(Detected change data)
= Beginning of Section =

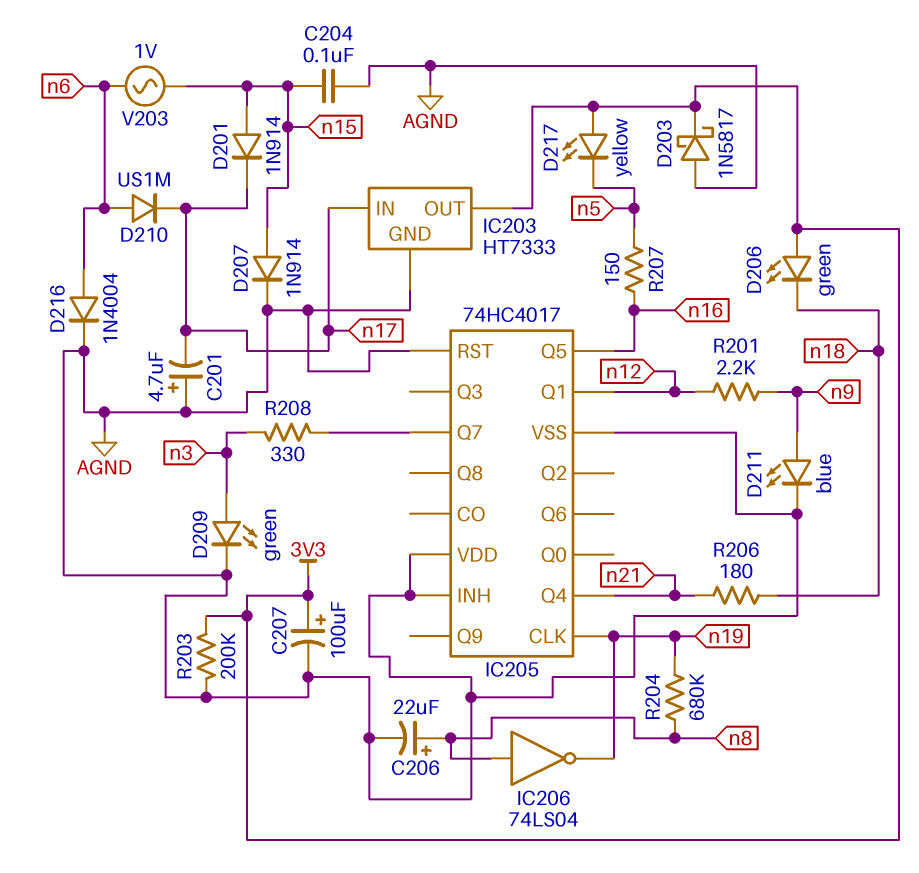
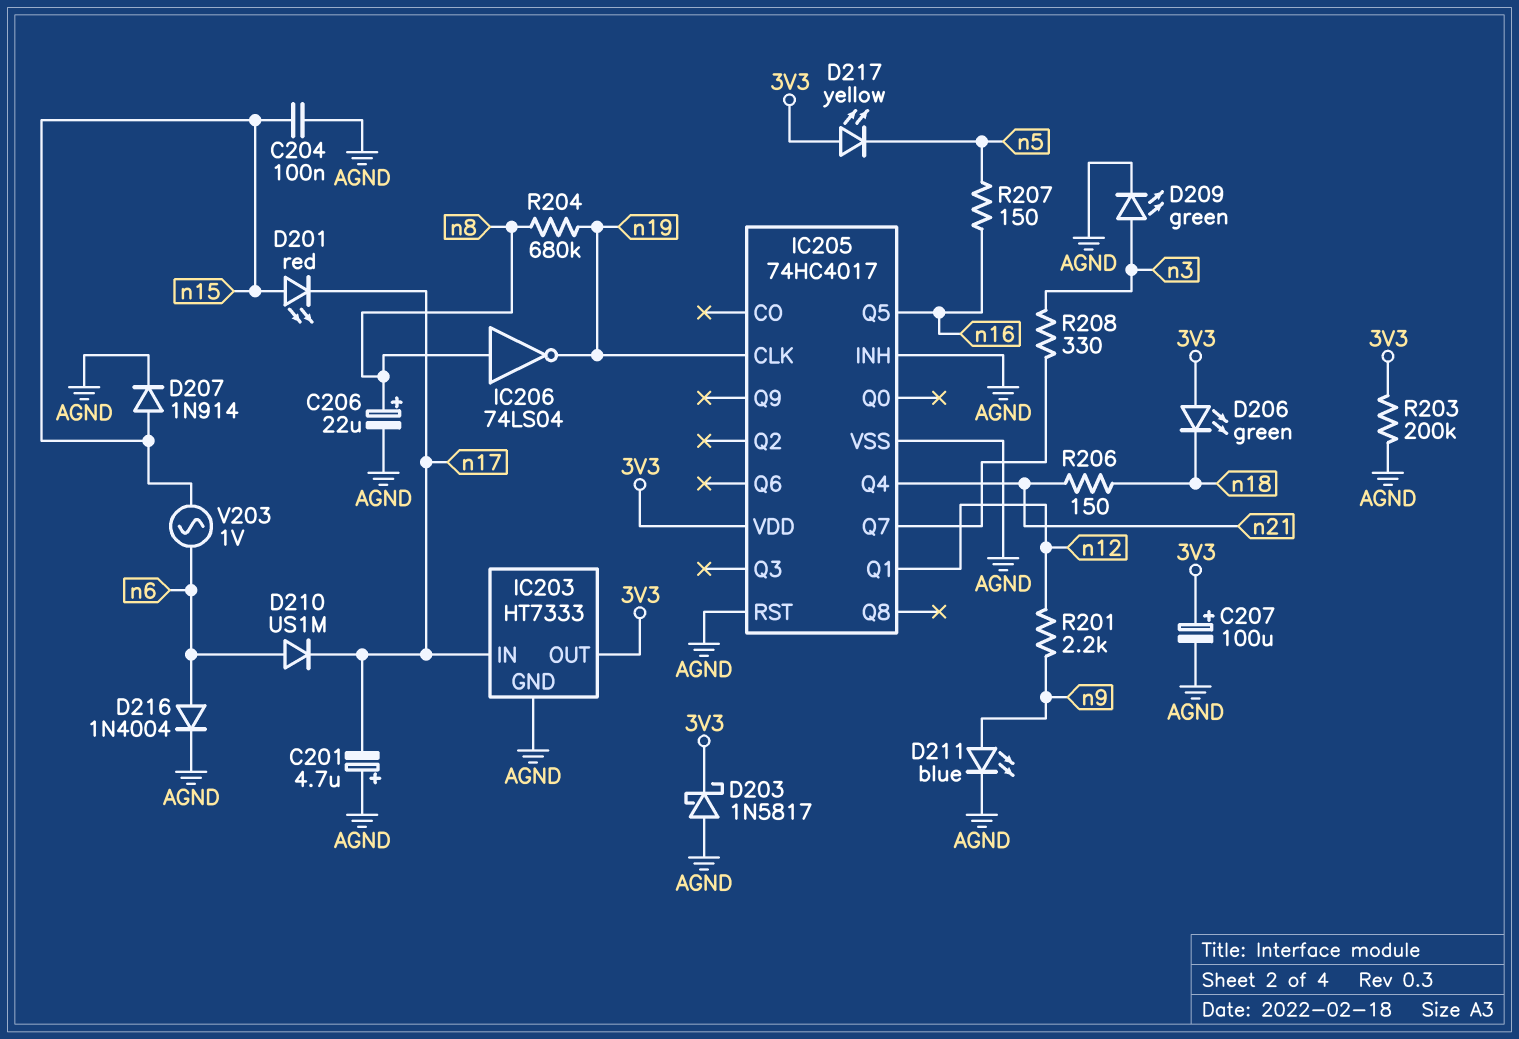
D201: diode 1N914 (A n15, K n17) -> LED red (A n15, K n17)
IC205 pin VDD: AGND -> 3V3
R206: 180 (n18, n21) -> 150 (n18, n21)

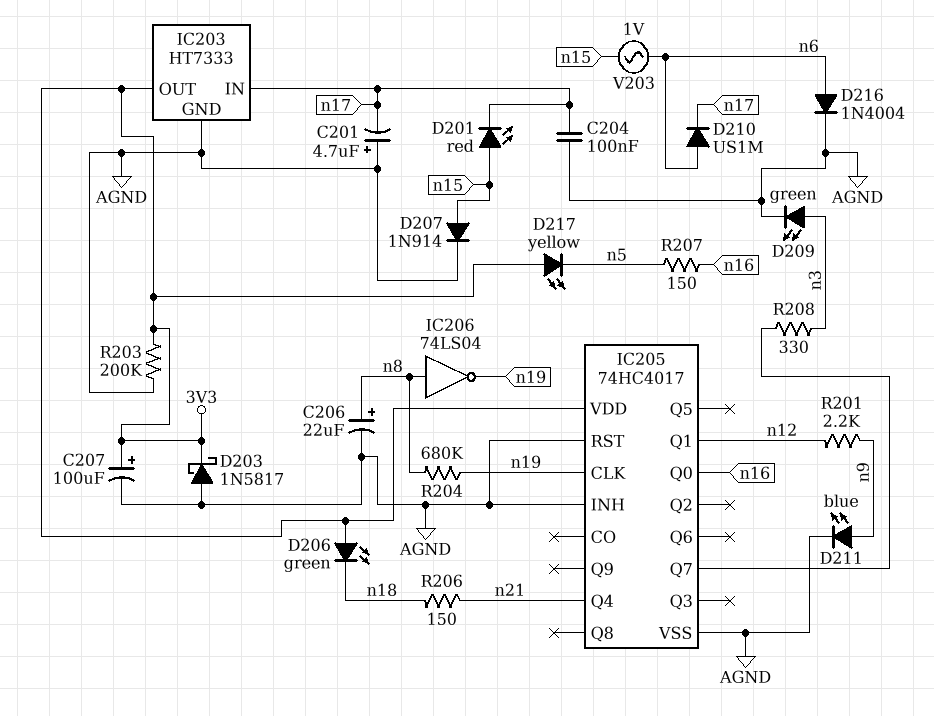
C204: 100nF (AGND, n15) -> 100nF (AGND, n17)
IC205 pin Q0: none -> n16
IC205 pin Q5: n16 -> none

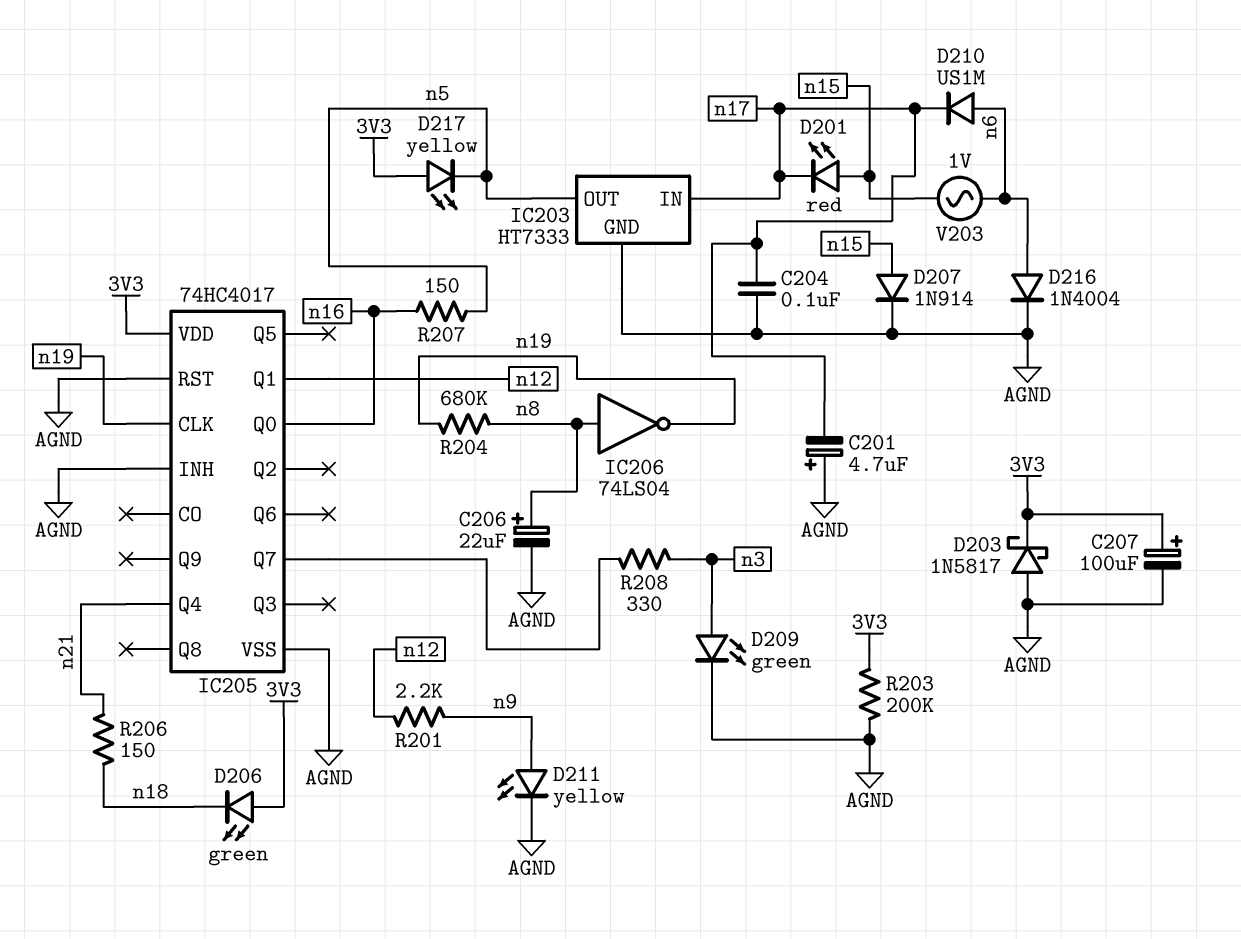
D211: LED blue (A n9, K AGND) -> LED yellow (A n9, K AGND)
IC203 pin OUT: 3V3 -> n5

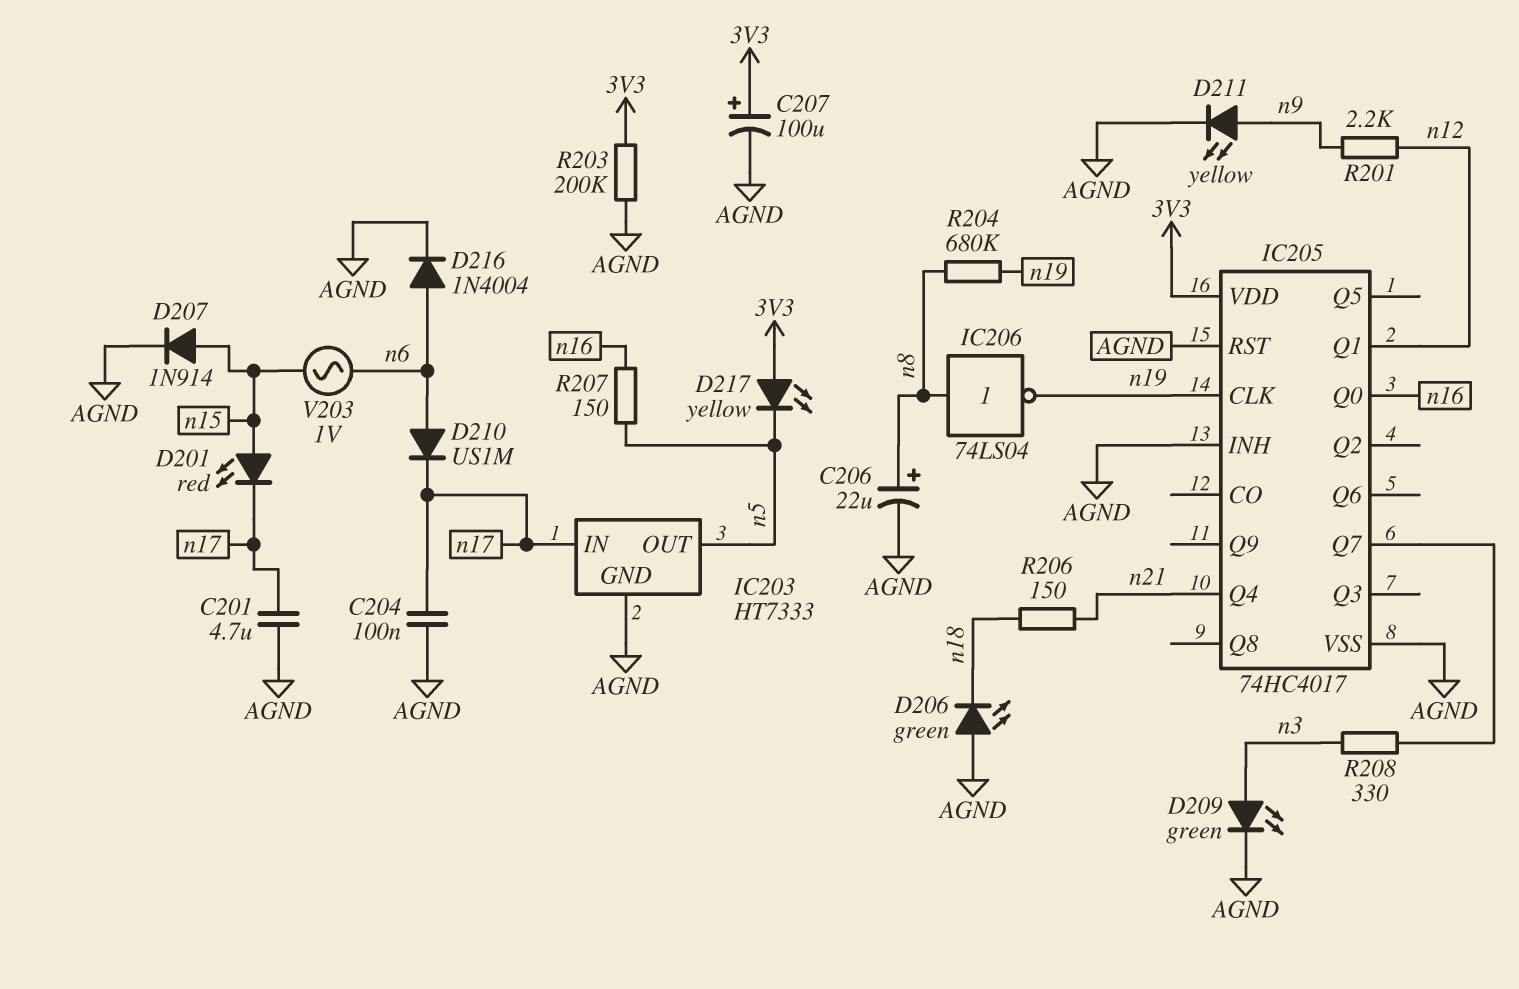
C201: 4.7uF (plus AGND, minus n17) -> 4.7uF (AGND, n17)
D203: schottky 1N5817 (A AGND, K 3V3) -> none
D206: LED green (A 3V3, K n18) -> LED green (A AGND, K n18)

= End of Section =

--- TASK GOAL ---
If a line in the records above contains "none", copy that line.

--- TASK RESPONSE ---
IC205 pin Q0: none -> n16
IC205 pin Q5: n16 -> none
D203: schottky 1N5817 (A AGND, K 3V3) -> none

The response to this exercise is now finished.